> [Requirements]: Reproduce the material below unchanged, except that every occurrence of "width" is replaced with "breadth".

> [Material for this task]:
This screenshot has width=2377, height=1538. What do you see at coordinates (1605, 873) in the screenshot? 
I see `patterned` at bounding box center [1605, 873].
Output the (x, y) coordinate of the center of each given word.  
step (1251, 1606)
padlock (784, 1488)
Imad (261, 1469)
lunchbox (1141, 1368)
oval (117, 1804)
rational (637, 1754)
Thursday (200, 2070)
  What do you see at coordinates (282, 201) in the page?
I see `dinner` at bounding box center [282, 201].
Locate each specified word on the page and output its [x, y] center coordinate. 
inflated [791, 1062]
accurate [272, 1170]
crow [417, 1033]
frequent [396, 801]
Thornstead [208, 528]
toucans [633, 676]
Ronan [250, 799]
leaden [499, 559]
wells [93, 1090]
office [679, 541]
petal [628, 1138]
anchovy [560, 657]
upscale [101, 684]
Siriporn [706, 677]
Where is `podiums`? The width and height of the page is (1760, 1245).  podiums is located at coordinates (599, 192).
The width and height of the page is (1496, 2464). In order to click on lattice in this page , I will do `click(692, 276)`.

> [Response]:
This screenshot has breadth=2377, height=1538. What do you see at coordinates (1605, 873) in the screenshot? 
I see `patterned` at bounding box center [1605, 873].
Output the (x, y) coordinate of the center of each given word.  
step (1251, 1606)
padlock (784, 1488)
Imad (261, 1469)
lunchbox (1141, 1368)
oval (117, 1804)
rational (637, 1754)
Thursday (200, 2070)
  What do you see at coordinates (282, 201) in the page?
I see `dinner` at bounding box center [282, 201].
Locate each specified word on the page and output its [x, y] center coordinate. 
inflated [791, 1062]
accurate [272, 1170]
crow [417, 1033]
frequent [396, 801]
Thornstead [208, 528]
toucans [633, 676]
Ronan [250, 799]
leaden [499, 559]
wells [93, 1090]
office [679, 541]
petal [628, 1138]
anchovy [560, 657]
upscale [101, 684]
Siriporn [706, 677]
Where is `podiums`? The breadth and height of the page is (1760, 1245).  podiums is located at coordinates (599, 192).
The breadth and height of the page is (1496, 2464). In order to click on lattice in this page , I will do `click(692, 276)`.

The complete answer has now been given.